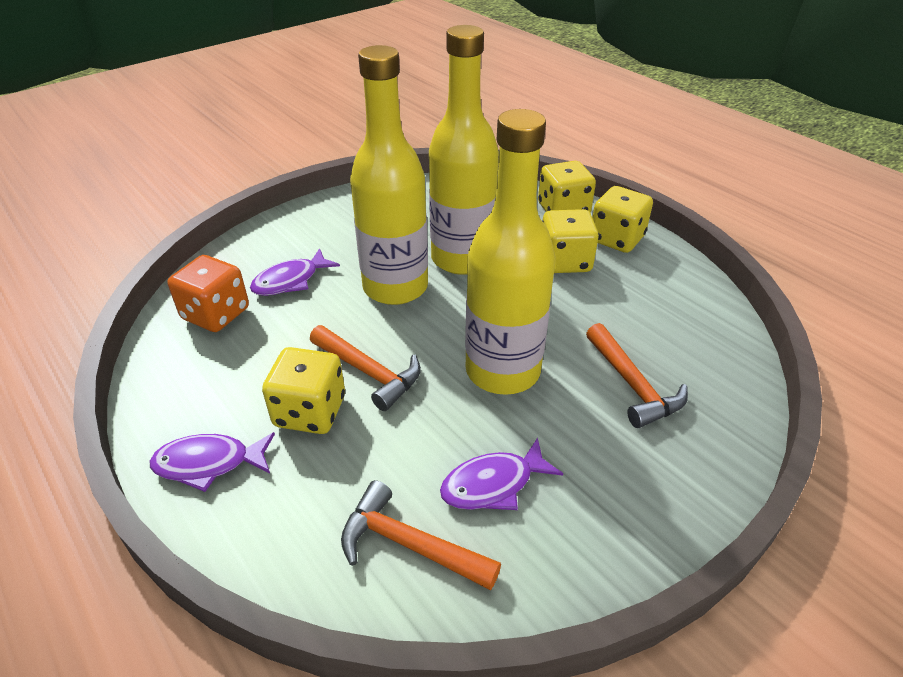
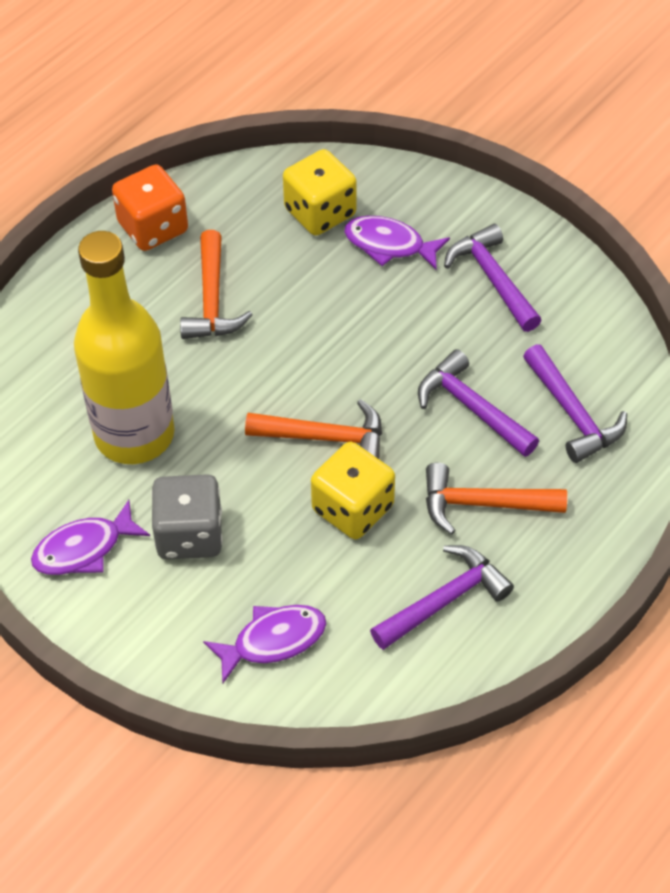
grey dice: 0 -> 1
purple hammer: 0 -> 4
yellow bottle: 3 -> 1
yellow dice: 4 -> 2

**********

**WHAT IS NEEDED:** Please print all the lines above exactly as given and leave out every picture.

**RESPONSE AREA:**
grey dice: 0 -> 1
purple hammer: 0 -> 4
yellow bottle: 3 -> 1
yellow dice: 4 -> 2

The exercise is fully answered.